§ RECORDS SHOWN
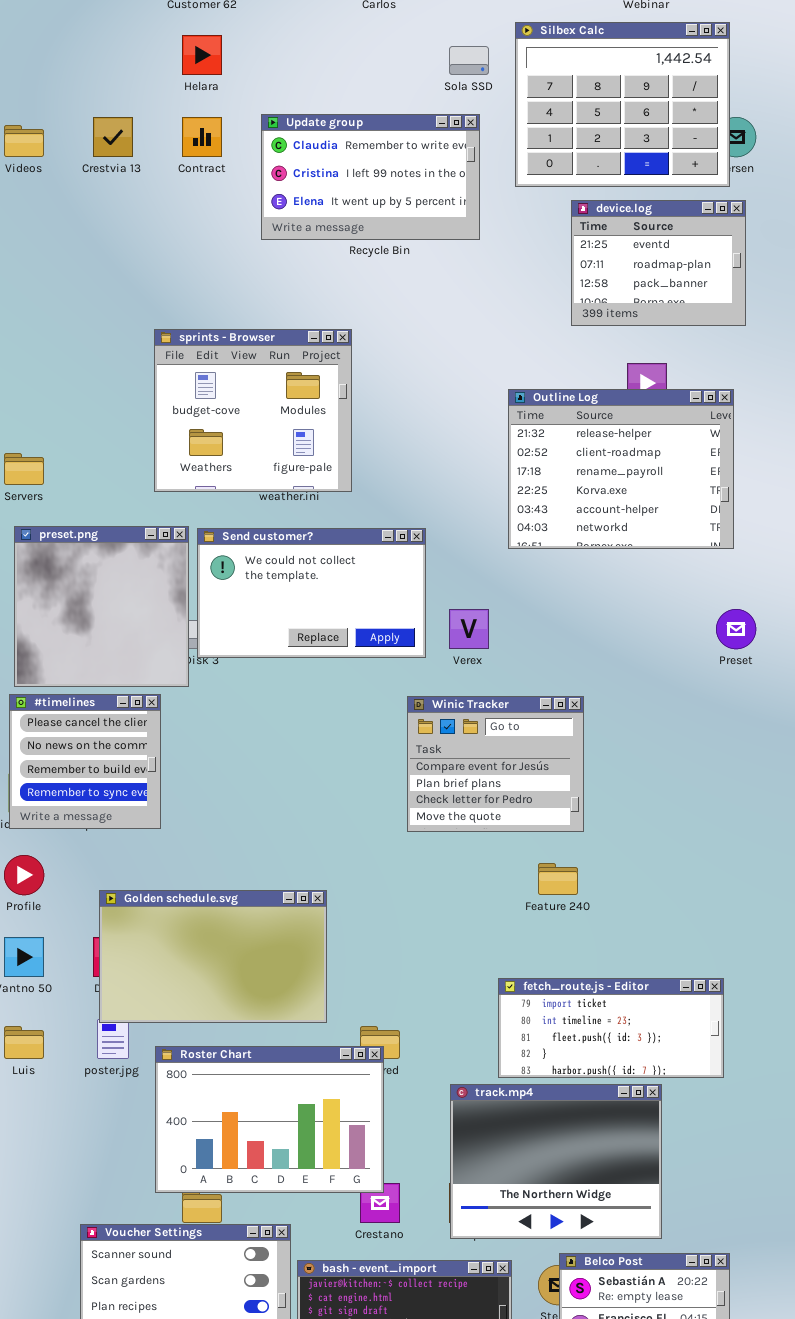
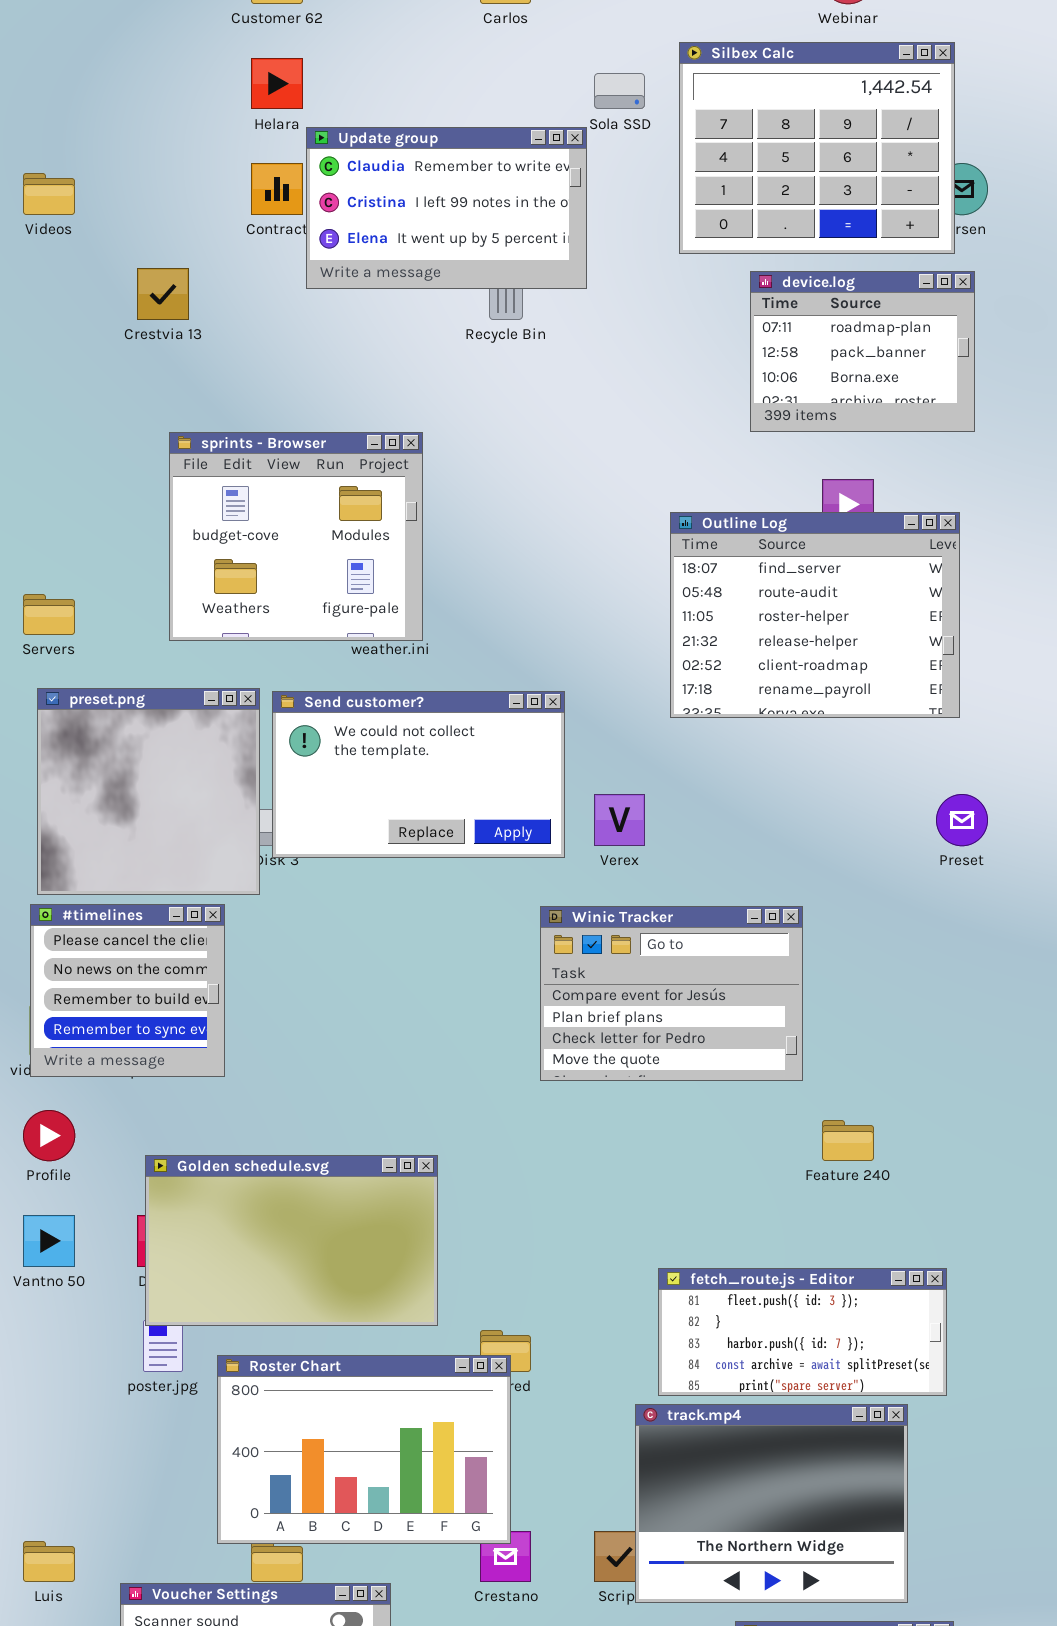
Update group: [261,114,480,240] -> [306,127,587,289], moved
Crestvia 13: [93,117,133,157] -> [137,268,189,320], moved
device.log: [571,200,746,326] -> [750,271,975,432], scrolled down 1 row
sprints - Browser: [154,329,352,492] -> [169,432,423,641], moved
Outline Log: [508,389,734,549] -> [670,512,960,718], scrolled up 3 rows
Winic Tracker: [407,696,584,832] -> [540,906,803,1081], resized
Feature 240: [538,863,578,895] -> [822,1120,874,1161], moved
fetch_route.js - Editor: [498,978,724,1078] -> [658,1268,947,1396], scrolled down 2 rows
Luis: [4,1026,44,1059] -> [23,1541,75,1582], moved
track.mp4: [450,1084,662,1239] -> [635,1404,908,1603], moved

§ ACTIVITY
When repeating the listing, keep each line exact and exclude the pictures.

§ WRITTEN ANSWER
Update group: [261,114,480,240] -> [306,127,587,289], moved
Crestvia 13: [93,117,133,157] -> [137,268,189,320], moved
device.log: [571,200,746,326] -> [750,271,975,432], scrolled down 1 row
sprints - Browser: [154,329,352,492] -> [169,432,423,641], moved
Outline Log: [508,389,734,549] -> [670,512,960,718], scrolled up 3 rows
Winic Tracker: [407,696,584,832] -> [540,906,803,1081], resized
Feature 240: [538,863,578,895] -> [822,1120,874,1161], moved
fetch_route.js - Editor: [498,978,724,1078] -> [658,1268,947,1396], scrolled down 2 rows
Luis: [4,1026,44,1059] -> [23,1541,75,1582], moved
track.mp4: [450,1084,662,1239] -> [635,1404,908,1603], moved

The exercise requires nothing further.